Start of Material for this exercise

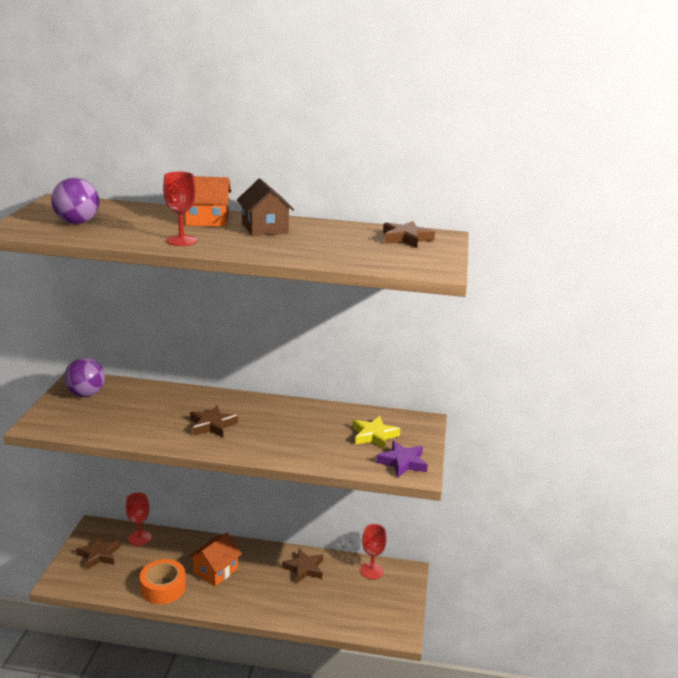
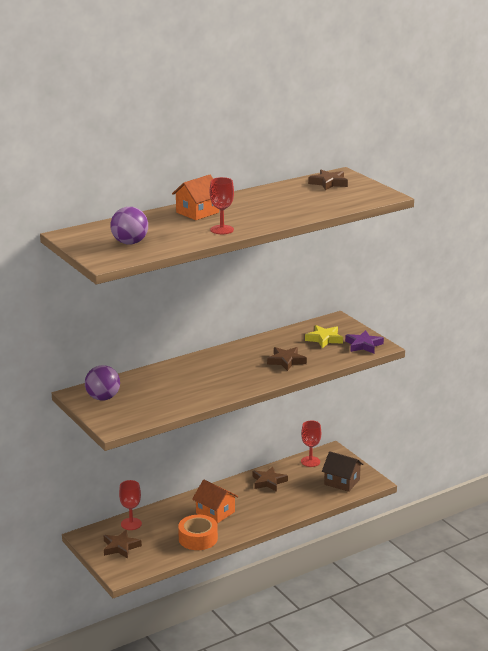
camera: 40 degrees left, 0 degrees up
(212, 425) = (223, 376): brown star -> brown star (286, 361)
(215, 570) = (215, 512): orange house -> orange house turned 45 degrees counterclockwise
(265, 228) = (242, 205): brown house -> brown house (342, 482)

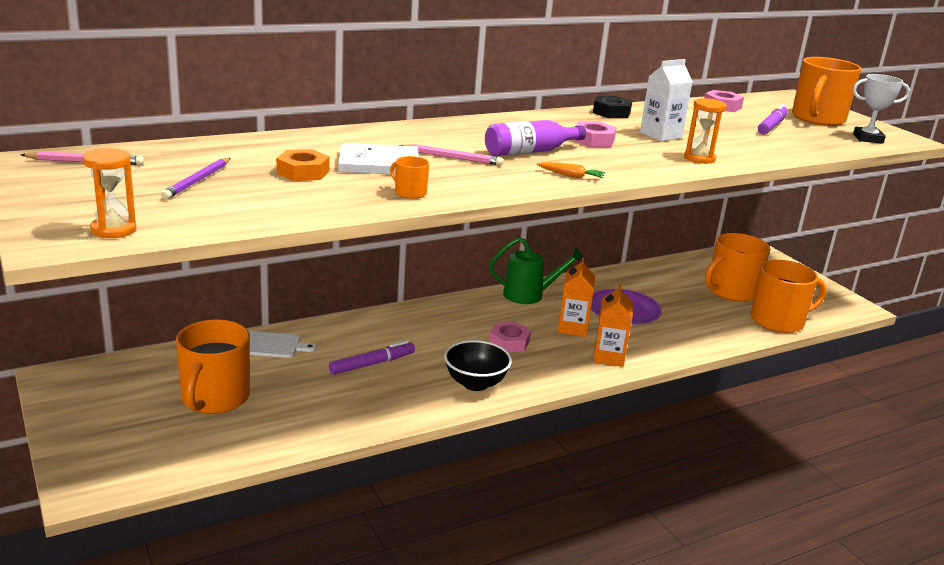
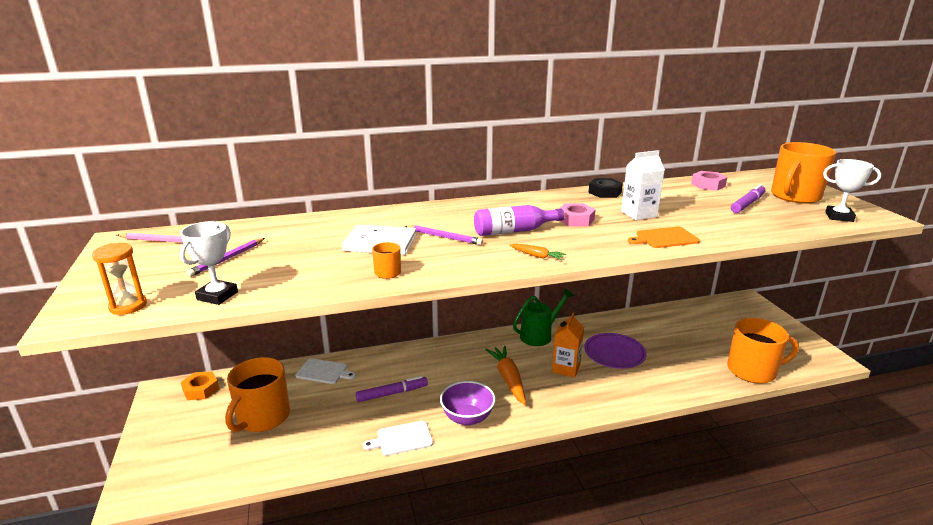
camera: 15 degrees right, 0 degrees up
(220, 218) = (217, 296): none -> white trophy
(303, 172) = (314, 251): orange nut -> orange nut (201, 389)
(405, 409) = (402, 439): none -> white cutting board
(452, 158) = (444, 237): pink pencil -> purple pencil
(475, 383) = (467, 418): black bowl -> purple bowl
(509, 342) = (508, 379): pink nut -> orange carrot
(530, 295) = (540, 335): green watering can -> green watering can turned 45 degrees counterclockwise
(608, 357) = (588, 399): orange carton -> none
(699, 158) = (664, 238): orange hourglass -> orange cutting board
(731, 291) = (715, 339): orange mug -> none

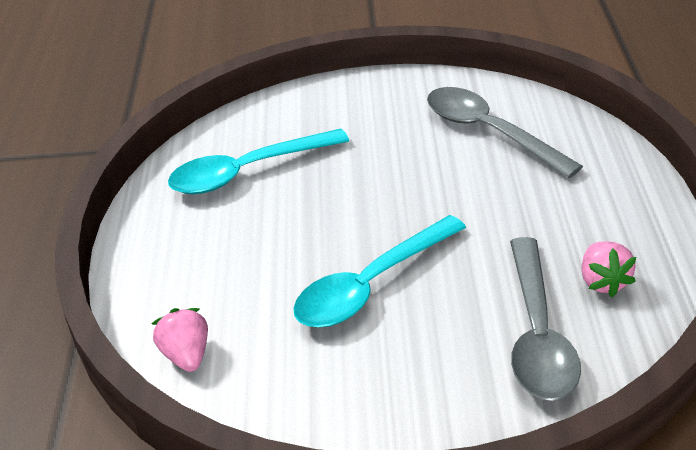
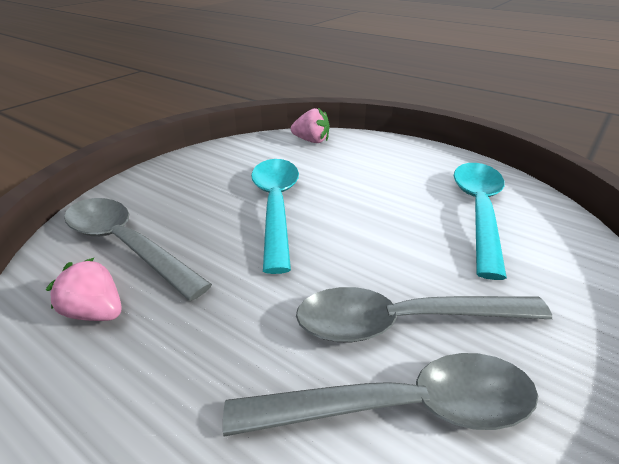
camera: 125 degrees right, 5 degrees down
(429, 155) = (403, 323): none -> grey spoon

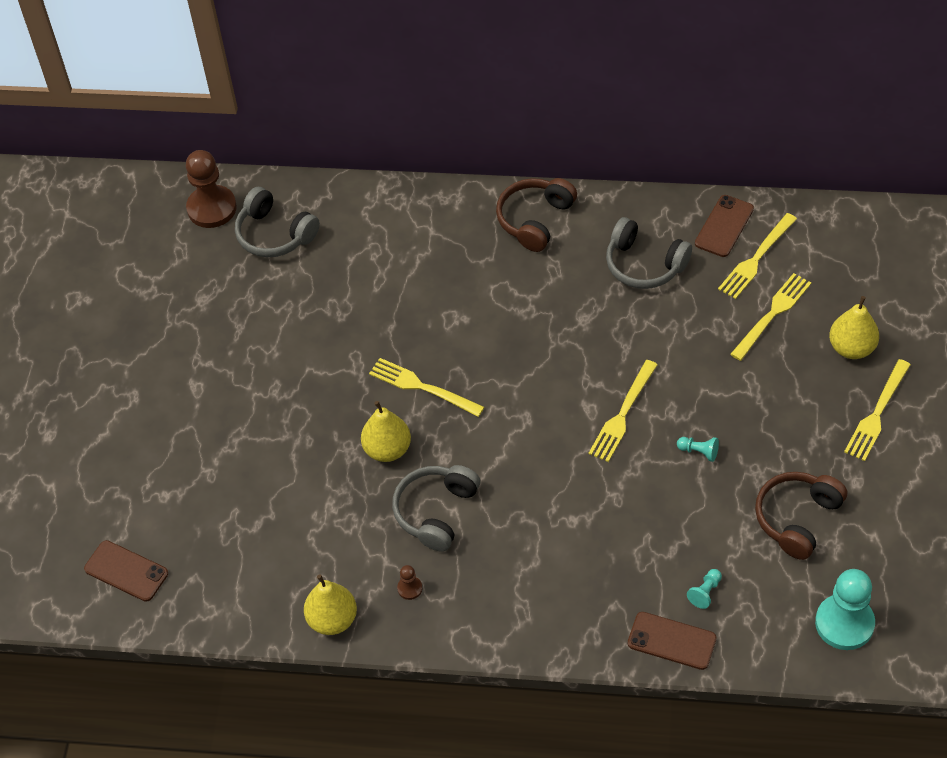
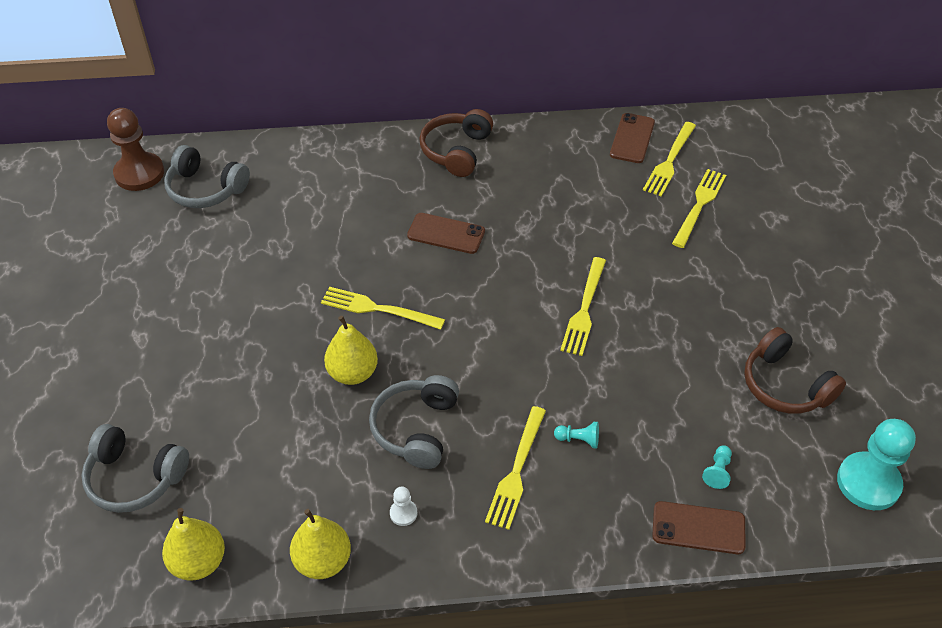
camera: 15 degrees left, 5 degrees down
(126, 571) = (77, 541): brown phone -> brown phone (446, 234)
(410, 588) = (403, 513): brown pawn -> white pawn
(644, 264) = (568, 177): grey headphones -> grey headphones (135, 478)
(699, 451) = (669, 334): turquoise pawn -> turquoise pawn (578, 439)
(797, 518) = (785, 385): brown headphones -> brown headphones turned 60 degrees counterclockwise
(851, 348) = (781, 225): yellow pear -> yellow pear (199, 562)
(877, 414) = (826, 279): yellow fork -> yellow fork (516, 472)

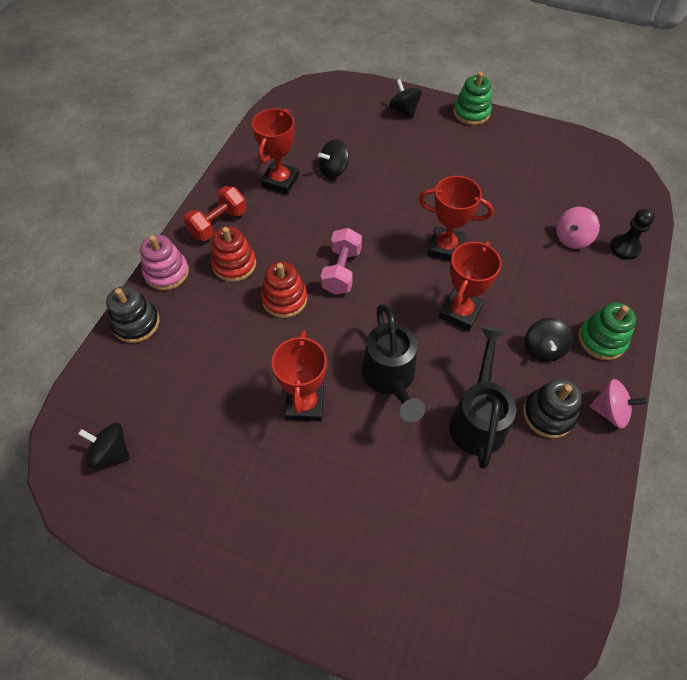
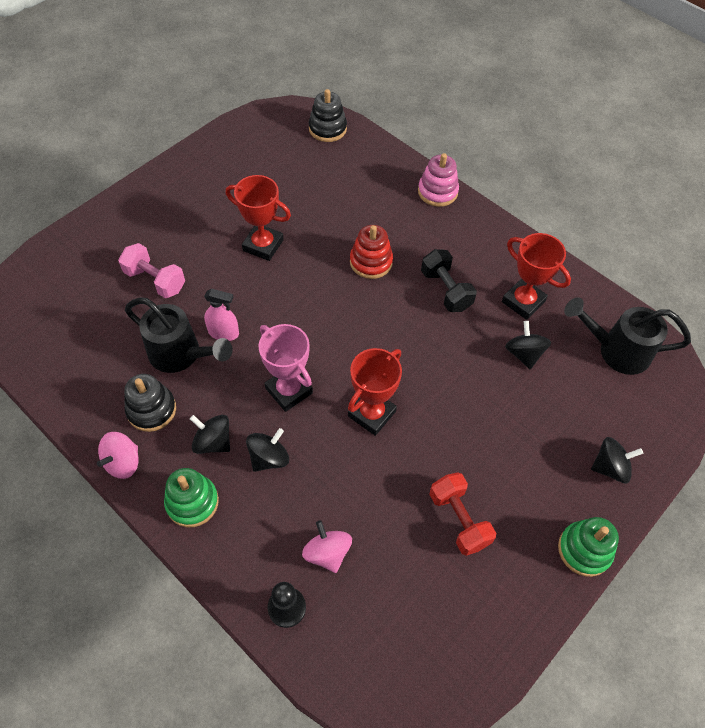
camera: 110 degrees right, 0 degrees up
(111, 452) = (288, 133): black spinning top -> black spinning top (269, 458)
(136, 323) = (393, 164): black stacking toy -> black stacking toy (327, 129)
(218, 224) = (481, 238): red dumbbell -> red dumbbell (458, 519)
(234, 264) = (426, 238): red stacking toy -> none
(292, 234) = (446, 290): none -> black dumbbell
(341, 271) = (383, 314): pink dumbbell -> pink dumbbell (155, 280)
(390, 379) = (252, 308): black watering can -> black watering can (616, 351)
(432, 391) = (224, 333): none -> pink spray bottle
(460, 312) = (289, 391): red trophy -> pink trophy

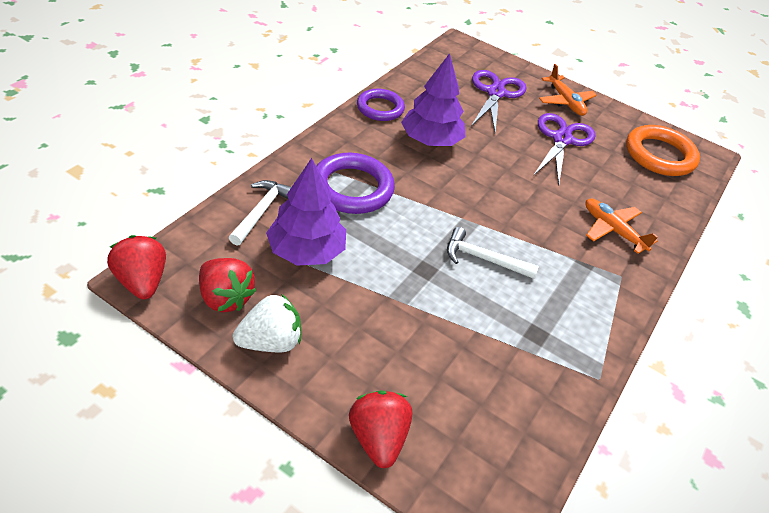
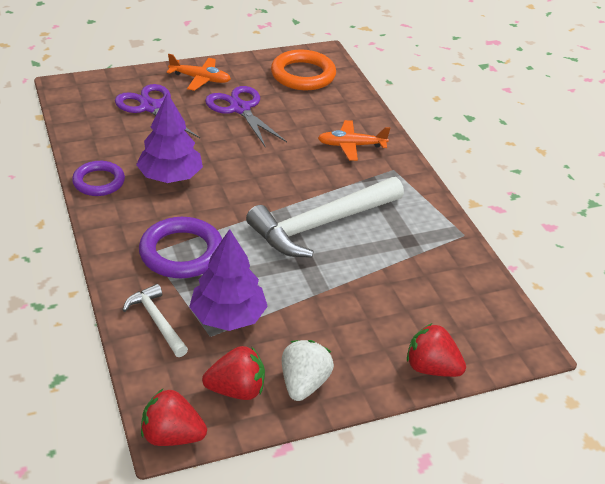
camera: 50 degrees left, 5 degrees down
(483, 259) = (321, 225): white hammer -> white hammer, size x1.98

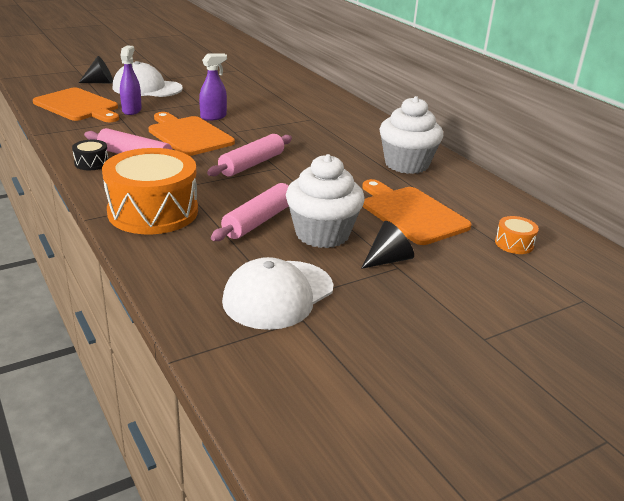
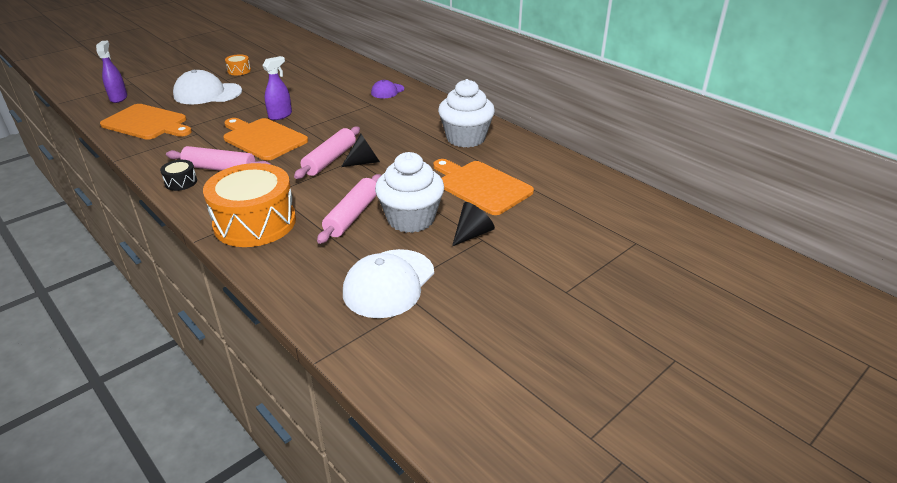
camera: 10 degrees left, 5 degrees up
(100, 82) = (159, 94): black cone -> black cone (364, 162)
(132, 110) = (201, 120): purple spray bottle -> purple spray bottle (118, 98)
(333, 109) = (387, 91): none -> purple cap
(514, 244) = (571, 201): orange drum -> orange drum (239, 71)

End of Material for this exercise

Task: Restate the lines above from the one containing "(877, 414) = (826, 279): yellow" through the one containing "camera: 50 degrees left, 5 degrees down", inclusive, exactly and without pictures.

Exercise result:
(877, 414) = (826, 279): yellow fork -> yellow fork (516, 472)

camera: 110 degrees right, 0 degrees up
(111, 452) = (288, 133): black spinning top -> black spinning top (269, 458)
(136, 323) = (393, 164): black stacking toy -> black stacking toy (327, 129)
(218, 224) = (481, 238): red dumbbell -> red dumbbell (458, 519)
(234, 264) = (426, 238): red stacking toy -> none
(292, 234) = (446, 290): none -> black dumbbell
(341, 271) = (383, 314): pink dumbbell -> pink dumbbell (155, 280)
(390, 379) = (252, 308): black watering can -> black watering can (616, 351)
(432, 391) = (224, 333): none -> pink spray bottle
(460, 312) = (289, 391): red trophy -> pink trophy

camera: 50 degrees left, 5 degrees down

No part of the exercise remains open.